Collected data:
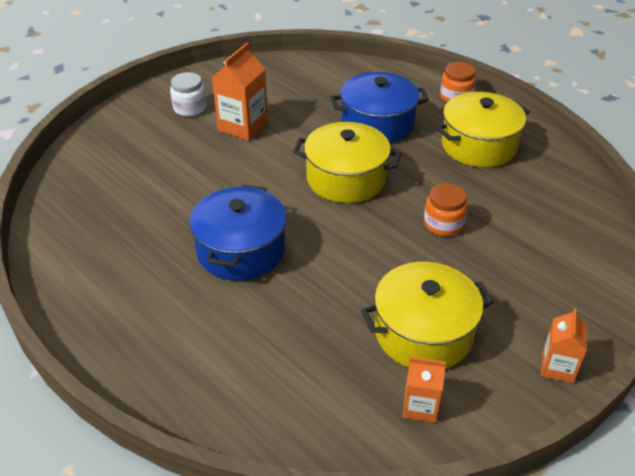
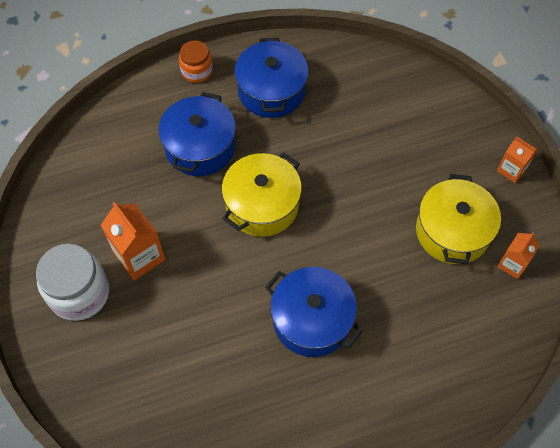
camera: 65 degrees left, 20 degrees up
(190, 108) = (79, 293): white jar -> white jar, size x1.69
(443, 224) = (351, 163): orange jar -> none
(478, 145) = (271, 91): yellow pot -> blue pot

What to produce:
Any picture in the material is to be left out, and everything else is to be retyped as is.

Problem solution:
camera: 65 degrees left, 20 degrees up
(190, 108) = (79, 293): white jar -> white jar, size x1.69
(443, 224) = (351, 163): orange jar -> none
(478, 145) = (271, 91): yellow pot -> blue pot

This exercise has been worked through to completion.